> [What is required]:
Could you retype the whole listing word for word and drop the images?

> [Supplied information]:
Content starts

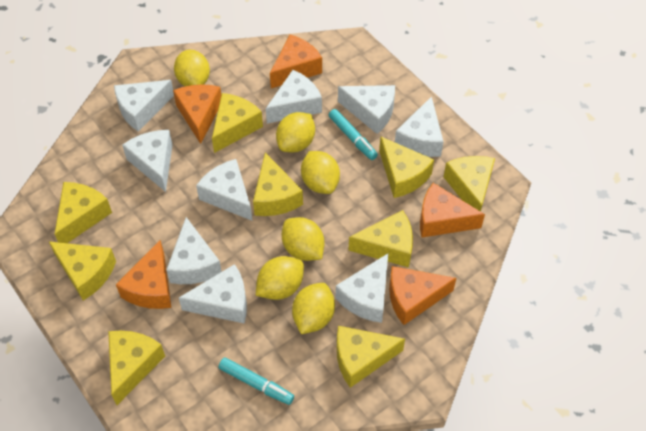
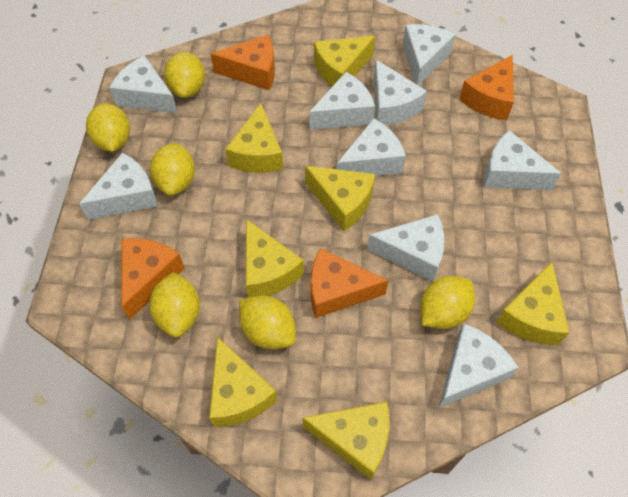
orange cheese: 5 -> 4
turquoise marker: 2 -> 0
yellow cheese: 9 -> 7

Content ends

> [Problem solution]:
orange cheese: 5 -> 4
turquoise marker: 2 -> 0
yellow cheese: 9 -> 7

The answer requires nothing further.